§ **Scene comparison data**:

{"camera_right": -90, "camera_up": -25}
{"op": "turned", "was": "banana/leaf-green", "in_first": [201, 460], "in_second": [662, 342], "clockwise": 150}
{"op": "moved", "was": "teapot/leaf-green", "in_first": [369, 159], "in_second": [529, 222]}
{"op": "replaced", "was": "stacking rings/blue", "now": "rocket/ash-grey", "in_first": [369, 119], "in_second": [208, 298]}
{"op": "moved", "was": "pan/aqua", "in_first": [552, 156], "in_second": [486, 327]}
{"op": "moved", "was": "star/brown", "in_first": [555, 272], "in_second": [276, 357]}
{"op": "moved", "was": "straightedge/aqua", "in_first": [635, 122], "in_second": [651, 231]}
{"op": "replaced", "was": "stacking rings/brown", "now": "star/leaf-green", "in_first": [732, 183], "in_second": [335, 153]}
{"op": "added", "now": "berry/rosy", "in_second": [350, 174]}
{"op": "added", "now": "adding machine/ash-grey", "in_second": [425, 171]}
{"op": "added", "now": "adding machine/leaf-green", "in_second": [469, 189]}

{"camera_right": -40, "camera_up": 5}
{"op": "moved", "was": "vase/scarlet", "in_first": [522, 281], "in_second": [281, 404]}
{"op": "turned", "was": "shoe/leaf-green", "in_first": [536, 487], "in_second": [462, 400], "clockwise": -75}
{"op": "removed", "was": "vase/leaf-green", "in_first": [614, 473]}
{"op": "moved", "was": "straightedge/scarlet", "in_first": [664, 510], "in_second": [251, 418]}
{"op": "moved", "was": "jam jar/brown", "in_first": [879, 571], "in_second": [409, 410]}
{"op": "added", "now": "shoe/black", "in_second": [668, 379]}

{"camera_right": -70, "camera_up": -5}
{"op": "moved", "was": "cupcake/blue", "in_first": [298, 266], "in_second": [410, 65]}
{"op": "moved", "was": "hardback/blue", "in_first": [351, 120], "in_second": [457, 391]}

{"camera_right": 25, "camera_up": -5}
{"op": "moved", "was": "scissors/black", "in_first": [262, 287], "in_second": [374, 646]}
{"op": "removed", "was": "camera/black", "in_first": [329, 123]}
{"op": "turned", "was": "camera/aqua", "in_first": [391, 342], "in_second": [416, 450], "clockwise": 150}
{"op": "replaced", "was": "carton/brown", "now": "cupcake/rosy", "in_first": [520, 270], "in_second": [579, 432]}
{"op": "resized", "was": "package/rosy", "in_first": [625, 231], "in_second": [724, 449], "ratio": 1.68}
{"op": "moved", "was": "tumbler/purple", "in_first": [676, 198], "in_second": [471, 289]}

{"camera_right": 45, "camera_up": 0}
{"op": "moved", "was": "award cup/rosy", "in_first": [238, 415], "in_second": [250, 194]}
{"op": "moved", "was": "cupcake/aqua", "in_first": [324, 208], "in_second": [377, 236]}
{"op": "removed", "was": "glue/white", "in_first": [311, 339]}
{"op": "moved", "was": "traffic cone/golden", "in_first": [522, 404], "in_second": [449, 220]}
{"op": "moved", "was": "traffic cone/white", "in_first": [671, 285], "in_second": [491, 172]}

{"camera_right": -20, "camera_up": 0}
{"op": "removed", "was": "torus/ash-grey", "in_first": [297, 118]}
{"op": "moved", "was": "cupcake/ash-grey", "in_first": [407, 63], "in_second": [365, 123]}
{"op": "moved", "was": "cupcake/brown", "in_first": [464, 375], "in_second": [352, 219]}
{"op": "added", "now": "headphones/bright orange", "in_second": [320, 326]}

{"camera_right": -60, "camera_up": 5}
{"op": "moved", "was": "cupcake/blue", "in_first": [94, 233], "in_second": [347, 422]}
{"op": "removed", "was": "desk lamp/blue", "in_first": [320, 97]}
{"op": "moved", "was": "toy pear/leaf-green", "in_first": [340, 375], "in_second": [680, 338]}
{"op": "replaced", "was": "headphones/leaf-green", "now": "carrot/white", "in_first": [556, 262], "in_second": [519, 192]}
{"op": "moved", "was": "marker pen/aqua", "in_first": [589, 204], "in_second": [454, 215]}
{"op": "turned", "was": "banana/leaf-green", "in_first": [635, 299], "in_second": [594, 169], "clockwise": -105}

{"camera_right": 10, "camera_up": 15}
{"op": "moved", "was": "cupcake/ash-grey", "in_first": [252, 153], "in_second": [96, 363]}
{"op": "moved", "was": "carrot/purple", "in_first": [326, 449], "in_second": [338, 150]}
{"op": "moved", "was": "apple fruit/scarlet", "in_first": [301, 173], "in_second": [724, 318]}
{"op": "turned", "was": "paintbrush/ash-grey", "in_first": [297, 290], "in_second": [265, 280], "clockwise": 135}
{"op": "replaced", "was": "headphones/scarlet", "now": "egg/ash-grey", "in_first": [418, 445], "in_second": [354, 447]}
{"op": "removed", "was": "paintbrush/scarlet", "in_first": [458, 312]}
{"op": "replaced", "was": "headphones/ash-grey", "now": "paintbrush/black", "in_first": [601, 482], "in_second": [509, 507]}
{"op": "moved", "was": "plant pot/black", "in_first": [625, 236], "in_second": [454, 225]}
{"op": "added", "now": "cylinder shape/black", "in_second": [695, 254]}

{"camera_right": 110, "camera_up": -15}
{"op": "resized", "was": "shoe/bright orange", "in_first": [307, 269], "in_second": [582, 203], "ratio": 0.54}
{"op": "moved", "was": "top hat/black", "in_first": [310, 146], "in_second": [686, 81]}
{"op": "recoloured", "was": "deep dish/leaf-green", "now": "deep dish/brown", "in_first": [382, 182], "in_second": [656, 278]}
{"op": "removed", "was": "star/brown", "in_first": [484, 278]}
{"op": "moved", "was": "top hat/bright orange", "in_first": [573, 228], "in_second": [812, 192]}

§ **Work order**: From the first line to the last, copy the records exactly as they appear above.

§ **Exercise result**:
{"camera_right": -90, "camera_up": -25}
{"op": "turned", "was": "banana/leaf-green", "in_first": [201, 460], "in_second": [662, 342], "clockwise": 150}
{"op": "moved", "was": "teapot/leaf-green", "in_first": [369, 159], "in_second": [529, 222]}
{"op": "replaced", "was": "stacking rings/blue", "now": "rocket/ash-grey", "in_first": [369, 119], "in_second": [208, 298]}
{"op": "moved", "was": "pan/aqua", "in_first": [552, 156], "in_second": [486, 327]}
{"op": "moved", "was": "star/brown", "in_first": [555, 272], "in_second": [276, 357]}
{"op": "moved", "was": "straightedge/aqua", "in_first": [635, 122], "in_second": [651, 231]}
{"op": "replaced", "was": "stacking rings/brown", "now": "star/leaf-green", "in_first": [732, 183], "in_second": [335, 153]}
{"op": "added", "now": "berry/rosy", "in_second": [350, 174]}
{"op": "added", "now": "adding machine/ash-grey", "in_second": [425, 171]}
{"op": "added", "now": "adding machine/leaf-green", "in_second": [469, 189]}

{"camera_right": -40, "camera_up": 5}
{"op": "moved", "was": "vase/scarlet", "in_first": [522, 281], "in_second": [281, 404]}
{"op": "turned", "was": "shoe/leaf-green", "in_first": [536, 487], "in_second": [462, 400], "clockwise": -75}
{"op": "removed", "was": "vase/leaf-green", "in_first": [614, 473]}
{"op": "moved", "was": "straightedge/scarlet", "in_first": [664, 510], "in_second": [251, 418]}
{"op": "moved", "was": "jam jar/brown", "in_first": [879, 571], "in_second": [409, 410]}
{"op": "added", "now": "shoe/black", "in_second": [668, 379]}

{"camera_right": -70, "camera_up": -5}
{"op": "moved", "was": "cupcake/blue", "in_first": [298, 266], "in_second": [410, 65]}
{"op": "moved", "was": "hardback/blue", "in_first": [351, 120], "in_second": [457, 391]}

{"camera_right": 25, "camera_up": -5}
{"op": "moved", "was": "scissors/black", "in_first": [262, 287], "in_second": [374, 646]}
{"op": "removed", "was": "camera/black", "in_first": [329, 123]}
{"op": "turned", "was": "camera/aqua", "in_first": [391, 342], "in_second": [416, 450], "clockwise": 150}
{"op": "replaced", "was": "carton/brown", "now": "cupcake/rosy", "in_first": [520, 270], "in_second": [579, 432]}
{"op": "resized", "was": "package/rosy", "in_first": [625, 231], "in_second": [724, 449], "ratio": 1.68}
{"op": "moved", "was": "tumbler/purple", "in_first": [676, 198], "in_second": [471, 289]}

{"camera_right": 45, "camera_up": 0}
{"op": "moved", "was": "award cup/rosy", "in_first": [238, 415], "in_second": [250, 194]}
{"op": "moved", "was": "cupcake/aqua", "in_first": [324, 208], "in_second": [377, 236]}
{"op": "removed", "was": "glue/white", "in_first": [311, 339]}
{"op": "moved", "was": "traffic cone/golden", "in_first": [522, 404], "in_second": [449, 220]}
{"op": "moved", "was": "traffic cone/white", "in_first": [671, 285], "in_second": [491, 172]}

{"camera_right": -20, "camera_up": 0}
{"op": "removed", "was": "torus/ash-grey", "in_first": [297, 118]}
{"op": "moved", "was": "cupcake/ash-grey", "in_first": [407, 63], "in_second": [365, 123]}
{"op": "moved", "was": "cupcake/brown", "in_first": [464, 375], "in_second": [352, 219]}
{"op": "added", "now": "headphones/bright orange", "in_second": [320, 326]}

{"camera_right": -60, "camera_up": 5}
{"op": "moved", "was": "cupcake/blue", "in_first": [94, 233], "in_second": [347, 422]}
{"op": "removed", "was": "desk lamp/blue", "in_first": [320, 97]}
{"op": "moved", "was": "toy pear/leaf-green", "in_first": [340, 375], "in_second": [680, 338]}
{"op": "replaced", "was": "headphones/leaf-green", "now": "carrot/white", "in_first": [556, 262], "in_second": [519, 192]}
{"op": "moved", "was": "marker pen/aqua", "in_first": [589, 204], "in_second": [454, 215]}
{"op": "turned", "was": "banana/leaf-green", "in_first": [635, 299], "in_second": [594, 169], "clockwise": -105}

{"camera_right": 10, "camera_up": 15}
{"op": "moved", "was": "cupcake/ash-grey", "in_first": [252, 153], "in_second": [96, 363]}
{"op": "moved", "was": "carrot/purple", "in_first": [326, 449], "in_second": [338, 150]}
{"op": "moved", "was": "apple fruit/scarlet", "in_first": [301, 173], "in_second": [724, 318]}
{"op": "turned", "was": "paintbrush/ash-grey", "in_first": [297, 290], "in_second": [265, 280], "clockwise": 135}
{"op": "replaced", "was": "headphones/scarlet", "now": "egg/ash-grey", "in_first": [418, 445], "in_second": [354, 447]}
{"op": "removed", "was": "paintbrush/scarlet", "in_first": [458, 312]}
{"op": "replaced", "was": "headphones/ash-grey", "now": "paintbrush/black", "in_first": [601, 482], "in_second": [509, 507]}
{"op": "moved", "was": "plant pot/black", "in_first": [625, 236], "in_second": [454, 225]}
{"op": "added", "now": "cylinder shape/black", "in_second": [695, 254]}

{"camera_right": 110, "camera_up": -15}
{"op": "resized", "was": "shoe/bright orange", "in_first": [307, 269], "in_second": [582, 203], "ratio": 0.54}
{"op": "moved", "was": "top hat/black", "in_first": [310, 146], "in_second": [686, 81]}
{"op": "recoloured", "was": "deep dish/leaf-green", "now": "deep dish/brown", "in_first": [382, 182], "in_second": [656, 278]}
{"op": "removed", "was": "star/brown", "in_first": [484, 278]}
{"op": "moved", "was": "top hat/bright orange", "in_first": [573, 228], "in_second": [812, 192]}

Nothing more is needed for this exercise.